··· EXTRACTED ENTRIES ···
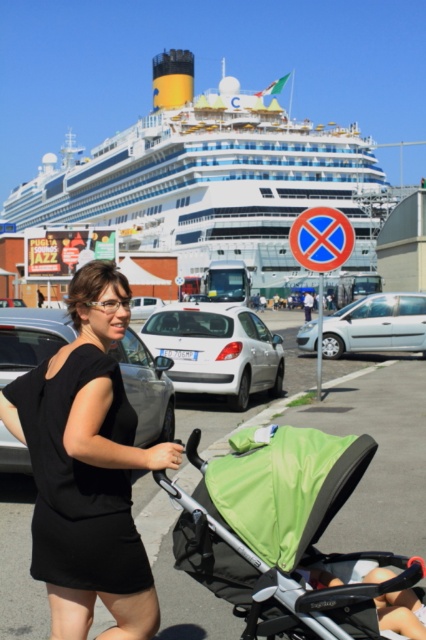
You are standing at the position of the woman with the stroller and want to see the white glossy cruise ship at upper center. In which direction should you look?

You should look towards the upper center direction to see the white glossy cruise ship at upper center.

You are a pedestrian standing at the port area. You see a black fabric dress at center and a light blue metallic car at center. Which object is narrower?

The black fabric dress at center is narrower than the light blue metallic car at center.

Looking at this image, you are a photographer trying to capture the entire white glossy cruise ship at upper center and the black fabric dress at center in one frame. Which object should you focus on first to ensure both are in the frame?

The white glossy cruise ship at upper center is larger than the black fabric dress at center, so you should focus on the cruise ship first to ensure both fit in the frame.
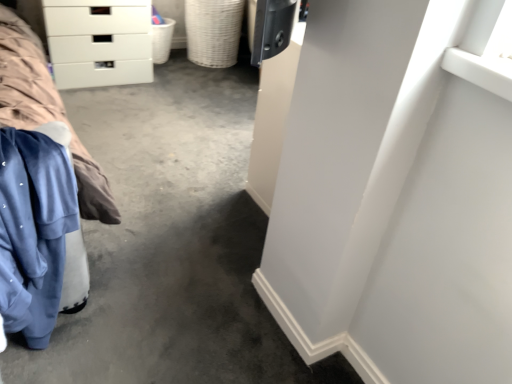
At what (x,y) coordinates should I click in order to perform the action: click on spots to the right of blue fleece at left. Please return your answer as a coordinate pair (x, y). The height and width of the screenshot is (384, 512). Looking at the image, I should click on (136, 329).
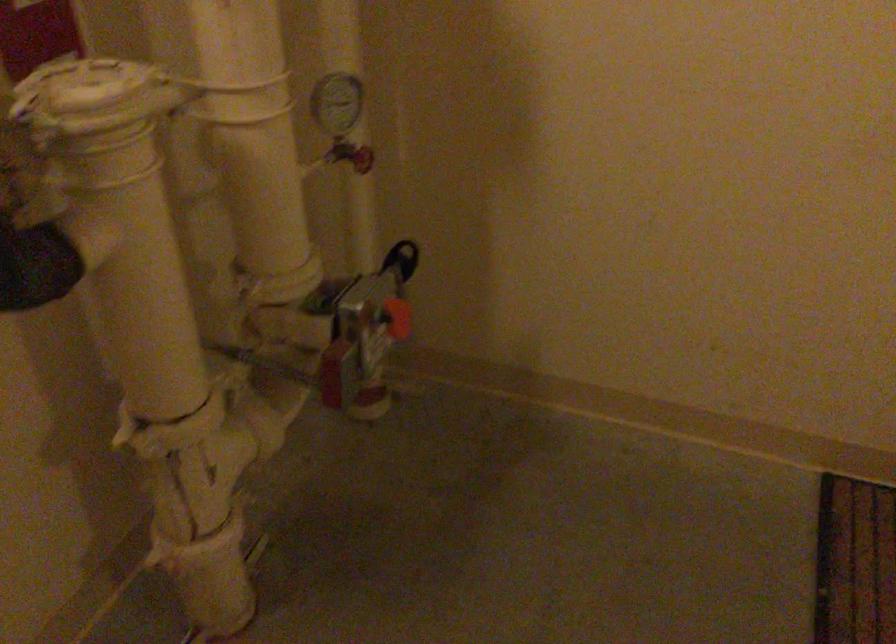
Locate an element on the screen. The image size is (896, 644). red valve handle is located at coordinates (x=366, y=335).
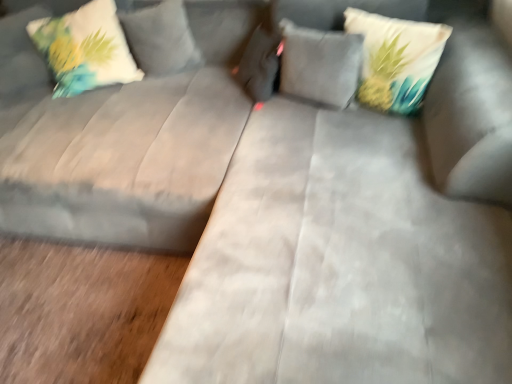
Question: Is suede gray couch at center at the right side of white fabric pillow with floral design at upper left, the 1th pillow positioned from the left?

Choices:
 (A) yes
 (B) no

Answer: (A)

Question: Could you tell me if suede gray couch at center is turned towards white fabric pillow with floral design at upper left, the 1th pillow positioned from the left?

Choices:
 (A) yes
 (B) no

Answer: (B)

Question: Is suede gray couch at center shorter than white fabric pillow with floral design at upper left, positioned as the third pillow in right-to-left order?

Choices:
 (A) no
 (B) yes

Answer: (A)

Question: Is suede gray couch at center positioned far away from white fabric pillow with floral design at upper left, the 1th pillow positioned from the left?

Choices:
 (A) yes
 (B) no

Answer: (B)

Question: Is suede gray couch at center facing away from white fabric pillow with floral design at upper left, positioned as the third pillow in right-to-left order?

Choices:
 (A) no
 (B) yes

Answer: (A)

Question: From their relative heights in the image, would you say suede gray couch at center is taller or shorter than printed fabric pillow at upper right, the third pillow in the left-to-right sequence?

Choices:
 (A) short
 (B) tall

Answer: (B)

Question: Is point (78, 152) closer or farther from the camera than point (433, 29)?

Choices:
 (A) closer
 (B) farther

Answer: (B)

Question: From the image's perspective, is suede gray couch at center above or below printed fabric pillow at upper right, which is the 1th pillow in right-to-left order?

Choices:
 (A) below
 (B) above

Answer: (A)

Question: Considering the positions of suede gray couch at center and printed fabric pillow at upper right, which is the 1th pillow in right-to-left order, in the image, is suede gray couch at center bigger or smaller than printed fabric pillow at upper right, which is the 1th pillow in right-to-left order,?

Choices:
 (A) small
 (B) big

Answer: (B)

Question: Is suede gray couch at center bigger or smaller than white fabric pillow with floral design at upper left, positioned as the third pillow in right-to-left order?

Choices:
 (A) small
 (B) big

Answer: (B)

Question: Does point tap(53, 160) appear closer or farther from the camera than point tap(100, 21)?

Choices:
 (A) farther
 (B) closer

Answer: (B)

Question: From the image's perspective, relative to white fabric pillow with floral design at upper left, the 1th pillow positioned from the left, is suede gray couch at center above or below?

Choices:
 (A) below
 (B) above

Answer: (A)

Question: Visually, is suede gray couch at center positioned to the left or to the right of white fabric pillow with floral design at upper left, the 1th pillow positioned from the left?

Choices:
 (A) left
 (B) right

Answer: (B)

Question: Is white fabric pillow with floral design at upper left, positioned as the third pillow in right-to-left order, wider or thinner than suede gray couch at center?

Choices:
 (A) wide
 (B) thin

Answer: (B)

Question: From the image's perspective, is white fabric pillow with floral design at upper left, the 1th pillow positioned from the left, located above or below suede gray couch at center?

Choices:
 (A) above
 (B) below

Answer: (A)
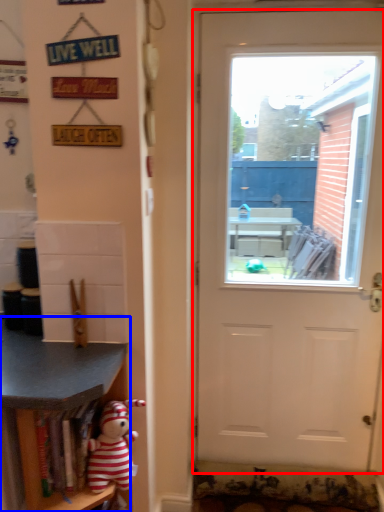
Question: Which of the following is the closest to the observer, door (highlighted by a red box) or shelf (highlighted by a blue box)?

Choices:
 (A) door
 (B) shelf

Answer: (B)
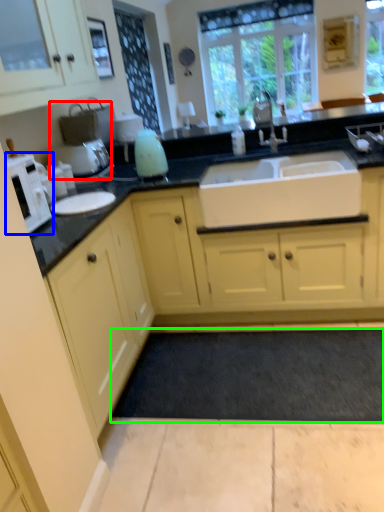
Question: Considering the real-world distances, which object is farthest from coffee machine (highlighted by a red box)? microwave (highlighted by a blue box) or plain (highlighted by a green box)?

Choices:
 (A) microwave
 (B) plain

Answer: (B)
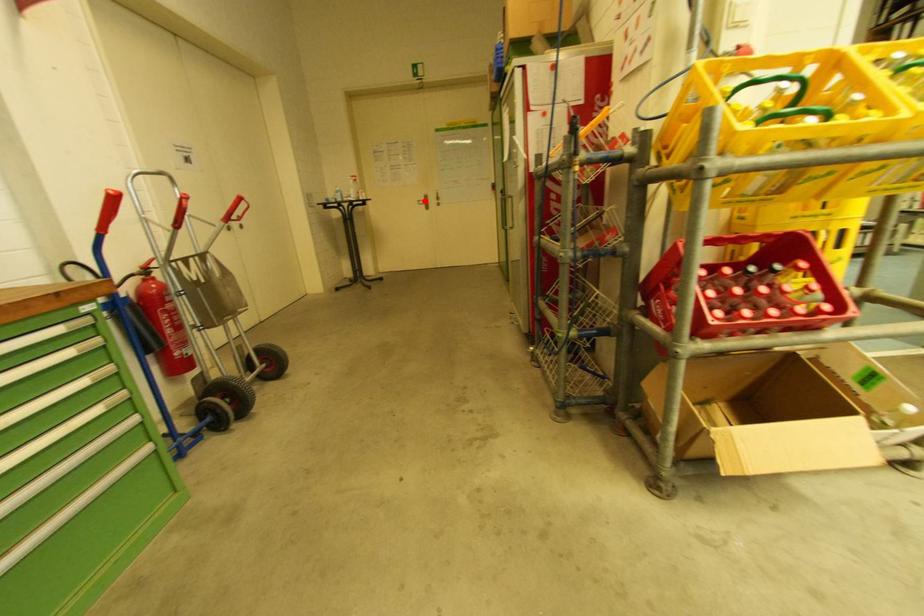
···
» WORK TO BE COMPLETED
Report each line of the entries that contains the string "below", copying every such line in full.

» WRITTEN RESPONSE
Question: From the image's perspective, is suede gray couch at center above or below printed fabric pillow at upper right, which is the 1th pillow in right-to-left order?
 (A) below
Question: From the image's perspective, relative to white fabric pillow with floral design at upper left, the 1th pillow positioned from the left, is suede gray couch at center above or below?
 (A) below
Question: From the image's perspective, is white fabric pillow with floral design at upper left, the 1th pillow positioned from the left, located above or below suede gray couch at center?
 (B) below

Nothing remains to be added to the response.